▸ **The problem**
The data below is to be copied exactly, line by line.
Segment Start: Provided entries
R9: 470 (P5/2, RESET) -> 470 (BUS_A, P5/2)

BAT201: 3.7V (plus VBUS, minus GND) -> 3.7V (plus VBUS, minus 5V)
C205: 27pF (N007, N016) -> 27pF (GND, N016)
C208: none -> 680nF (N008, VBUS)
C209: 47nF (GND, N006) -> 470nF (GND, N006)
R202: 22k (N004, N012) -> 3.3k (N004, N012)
Segment End: Provided entries
▸ **Response for this exercise**
R9: 470 (P5/2, RESET) -> 470 (BUS_A, P5/2)

BAT201: 3.7V (plus VBUS, minus GND) -> 3.7V (plus VBUS, minus 5V)
C205: 27pF (N007, N016) -> 27pF (GND, N016)
C208: none -> 680nF (N008, VBUS)
C209: 47nF (GND, N006) -> 470nF (GND, N006)
R202: 22k (N004, N012) -> 3.3k (N004, N012)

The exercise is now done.